# Start of Records to process
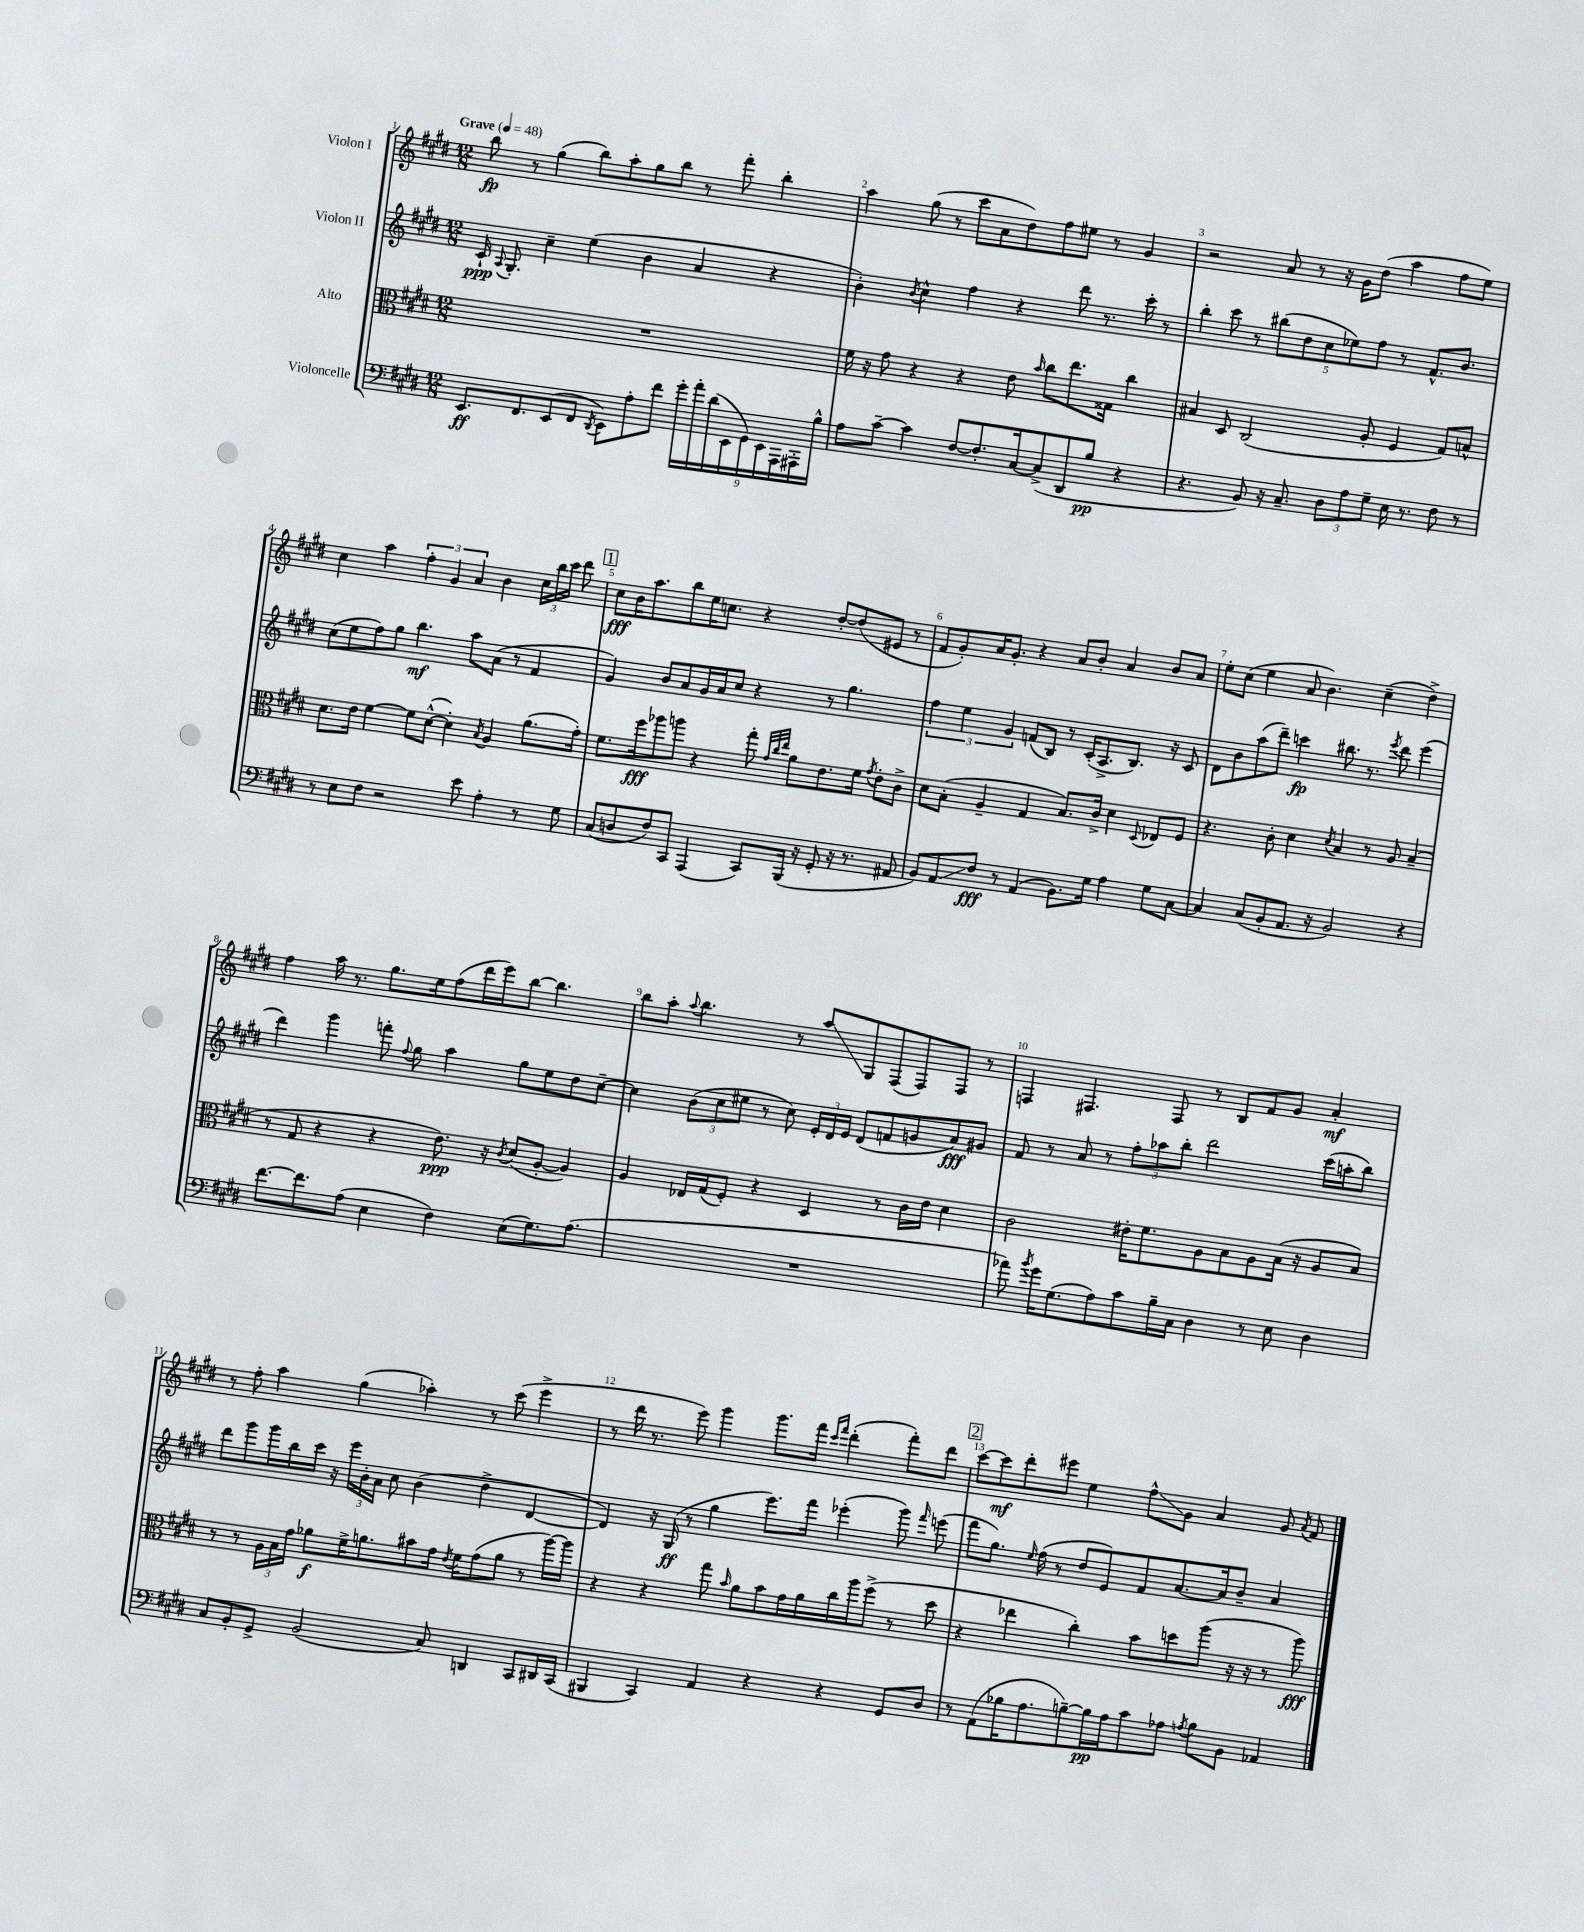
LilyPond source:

<<
\new StaffGroup <<
\new Staff = "s0" \with { instrumentName = "Violon I" } {
    \clef treble \key e \major \numericTimeSignature \time 12/8 \tempo "Grave" 4 = 48
    \autoBeamOff b''8\fp r8 gis''4( b''8[) a''8-. gis''8 b''8] r8 fis'''8-. b''4-. |
    a''4 gis''8( r8 cis'''8[ a'8 dis''8) fis''8 eis''8] r8 gis'4 |
    r2 a'8 r8 r16 gis'16[ dis''8]( a''4 fis''8[ e''8]) |
    cis''4 a''4 \tuplet 3/2 { fis''4-. gis'4 a'4 } b'4 \tuplet 3/2 { cis''16[ b''16 cis'''16] } dis'''8 |
    \mark \markup { \box "1" } cis''8[\fff b'16 a''8. b''8 e''16 c''8.] r4 dis''8[~-. dis''8( eis'8] r8 |
    fis'8[ gis'8-.) a'16 gis'8.]-. r4 a'8[ b'8]-. a'4 b'8[ a'8] |
    e''8[-. cis''8]( e''4 a'8 b'4.) cis''4--( dis''4->) |
    fis''4 a''16 r8. gis''8.[ e''16 fis''8( dis'''16 e'''16) b''8]~ b''4. |
    b''8[ a''8]-. \appoggiatura { a''8 } b''4. r8 a''8[\glissando gis8 fis8( fis8) fis8] r8 |
    f4 fis4. fis8 r8 b8[ fis'8 gis'8] a'4-.\mf |
    r8 fis''8-. a''4 gis''4( aes''4-.) r8 cis'''8( e'''4-> |
    r8 dis'''16 r8. e'''8) gis'''4 gis'''8.[ fis'''16] \grace { cis'''16[ fis'''16] } dis'''4-.( fis'''8[-.) dis'''8] |
    \mark \markup { \box "2" } cis'''8[~ cis'''8\mf dis'''8-. eis'''8] e''4 fis''8[-^\glissando gis'8] a'4 gis'8 \acciaccatura { a'8 } fis'8 \bar "|." |
}
\new Staff = "s1" \with { instrumentName = "Violon II" } {
    \clef treble \key e \major \numericTimeSignature \time 12/8
    \autoBeamOff cis'16-!\ppp \appoggiatura { a8 } gis8.-. cis''4-- e''4( b'4 a'4 r4 |
    b'4-.) \acciaccatura { b'8 } cis''4-^ fis''4 r4 dis'''8 r8. cis'''16-. r8 |
    b''4-. cis'''8 r8 \tuplet 5/4 { bis''8[( dis''8 cis''8 ees''8) fis''8] } r8 fis'8.[-^ b'8.] |
    cis''8[( e''8 fis''8) gis''8] b''4.\mf a''8[ a'8]( r8 fis'4 |
    \mark \markup { \box "1" } gis'4) b'8[ a'8 gis'16 a'16 cis''8] r4 r8 gis''4. |
    \tuplet 3/2 { fis''4 e''4 gis'4 } f'8[( b8]) r8 cis'16[-.( a8.-> b8.]) r16 cis'8 |
    dis'8[ b'8 a''8( dis'''8]--) c'''4\fp bis''8. r8. \acciaccatura { e'''8 } dis'''8 e'''4( |
    dis'''4) gis'''4 f'''8-. \appoggiatura { fis''8 } gis''8 a''4 gis''8[ e''8 dis''8 cis''8]~-- |
    cis''4 \tuplet 3/2 { b'8[( cis''8 eis''8] } r8 cis''8) \tuplet 3/2 { e'16[-. dis'16 e'16] } dis'8[( f'8 g'8 a'8\fff) gis'8] |
    fis'8 r8 a'8 r8 \tuplet 3/2 { fis''8[-. aes''8 b''8]-. } dis'''2 cis'''16[( a''16-. b''8]) |
    dis'''8[ gis'''8 gis'''16 b''16 cis'''16] r16 \tuplet 3/2 { e'''16[ b'16-. a'16] } cis''8 b'4( dis''4-> dis'4~ |
    dis'4) r16 gis16\ff( r8 gis''4 e'''8.[) fis'''16] ees'''4-.( gis'''8) \grace { fis'''16 } e'''8( |
    \mark \markup { \box "2" } fis'''8[ gis''8.]) \grace { e''16 } fis''16( r8 dis''8[ e'8) fis'8 a'8.~ a'16 b'8]-- a'4 \bar "|." |
}
\new Staff = "s2" \with { instrumentName = "Alto" } {
    \clef alto \key e \major \numericTimeSignature \time 12/8
    \autoBeamOff R1. |
    fis'16 r16 gis'8 r4 r4 e'8 \grace { b'16 } cis''8[ e''8. gisis16] cis''4 |
    bis4 dis8 cis2( a8-. fis4 gis8[) b8]-^ |
    dis'8.[ e'16] fis'4~ fis'8[ dis'8]~-^( dis'4-.) \acciaccatura { b8 } a4 a'8.[( gis'16]-.) |
    \mark \markup { \box "1" } fis'8.[ fis''16\fff aes''8 a''8] r4 gis''8-. \grace { gis'32[ cis''32 e''32] } a'8[ e'8. fis'16] \acciaccatura { gis'8 } e'8[-. cis'8]-> |
    dis'8[ b8]-.( a4-- gis4 b8.[) cis'16]-> dis'4 \appoggiatura { dis8 } ees8[ fis8] |
    r4. cis'8-. dis'4 \acciaccatura { dis'8 } b4 r8 a8 b4--( |
    r8 gis8 r4 r4 e'8.\ppp) r16 \acciaccatura { cis'8 } dis'8[( a8]~-. a4) |
    a4 ees16[ gis16( fis8]-.) r4 dis4 r8 cis'16[ e'16] dis'4 |
    cis'2 eis'16[-. fis'8. a8 b8 a8 b16]( r16 a8[ b8]) |
    r8 r8 \tuplet 3/2 { a16[ b16 gis'16] } aes'8[\f fis'16-> a'8. bis'8 gis'16] \acciaccatura { e'8 } fis'16[ gis'8( a'8] r8 a''16[~) a''16] |
    r4 r4 gis''8 \grace { b'16 } a'8[ b'8 gis'16 a'16 cis''16 a''16 fis''8]->( r8 dis''8 |
    \mark \markup { \box "2" } r4 ees''4 cis''4-.) b'8[ d''8 a''8]( r16 r16 r8 a''8\fff) \bar "|." |
}
\new Staff = "s3" \with { instrumentName = "Violoncelle" } {
    \clef bass \key e \major \numericTimeSignature \time 12/8
    \autoBeamOff e,8.[\ff fis,8. e,8( fis,8] \acciaccatura { dis,8 } e,8[) a8-. fis'8] \tuplet 9/8 { gis'16[-. a'16-. dis'16( e,16 gis,16) e,16 a,,16 ais,,16-. b16]-^ } |
    a8[ cis'8]~-- cis'4 fis8[~ fis8.-. cis16~ cis8->( dis,8 b8]\pp r4 |
    r4. b,8) r16 cis8.-- \tuplet 3/2 { dis8[ a8 gis8]-- } e16 r8. fis8 r8 |
    r8 e8[ fis8] r2 e'8 a4-. r8 gis8 |
    \mark \markup { \box "1" } cis8[( d8 fis8) cis,8] a,,4( cis,8[) b,,16]( r16 gis,8-. r16 r8. ais,8 |
    b,8[) a,8\glissando fis8]\fff r8 a,4( b,8.[) gis16] a4 gis8[ cis8]~ |
    cis4 cis8[( b,8-. a,8.] r16 b,2) r4 |
    fis'8.[~ fis'8. a8]( e4 fis4) e8[( gis8.) a8.]( |
    R1. |
    aes'8) \acciaccatura { b'8 } gis'16[ gis8.( a8) cis'8 b16-- cis16] dis4 r8 e8 dis4 |
    cis8[ b,8-. gis,8]-> b,2( cis8) d,4 cis,8[ dis,16 cis,16]( |
    bis,,4 cis,4) a,4 r4 r4 gis,8[ dis8] |
    \mark \markup { \box "2" } r8 a,8[( bes16 a8. b8~--) b16\pp a16 cis'8 aes8] \acciaccatura { a8 } b8[ b,8] aes,4 \bar "|." |
}
>>
>>
\layout { \context { \Score \override BarNumber.break-visibility = ##(#f #t #t) barNumberVisibility = #all-bar-numbers-visible } }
# End of Records to process
Exercise instructions: Which lines of the data above contain the string "with" (case-sensitive)? Pull out each of those lines and copy it in full.

Exercise answer:
\new Staff = "s0" \with { instrumentName = "Violon I" } {
\new Staff = "s1" \with { instrumentName = "Violon II" } {
\new Staff = "s2" \with { instrumentName = "Alto" } {
\new Staff = "s3" \with { instrumentName = "Violoncelle" } {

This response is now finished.